[The task] From the entries below, list each line with "brown".
___ Information ___
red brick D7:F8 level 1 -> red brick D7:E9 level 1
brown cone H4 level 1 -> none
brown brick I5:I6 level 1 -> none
___
___ Information ___
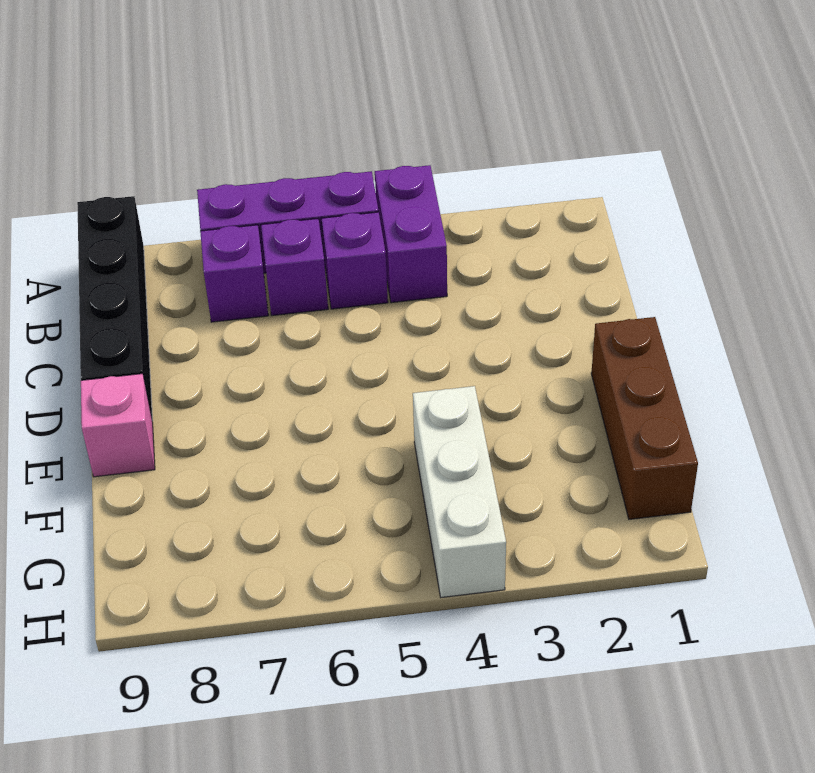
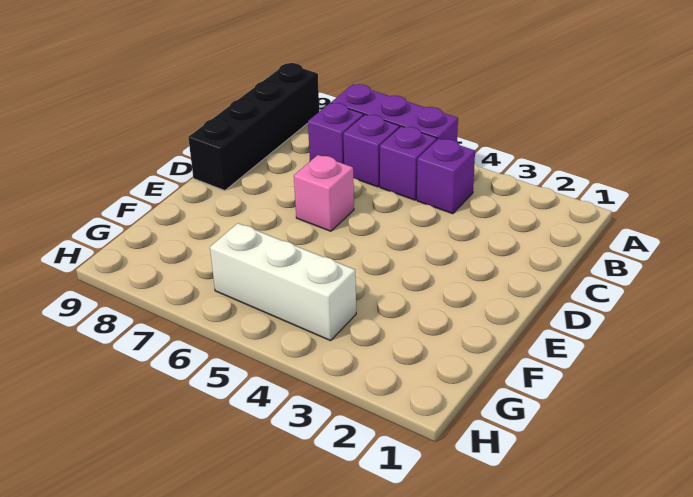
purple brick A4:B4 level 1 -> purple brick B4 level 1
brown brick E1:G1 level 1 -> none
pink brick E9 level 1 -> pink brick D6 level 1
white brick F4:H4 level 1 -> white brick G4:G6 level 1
___
[Written solution]
brown cone H4 level 1 -> none
brown brick I5:I6 level 1 -> none
brown brick E1:G1 level 1 -> none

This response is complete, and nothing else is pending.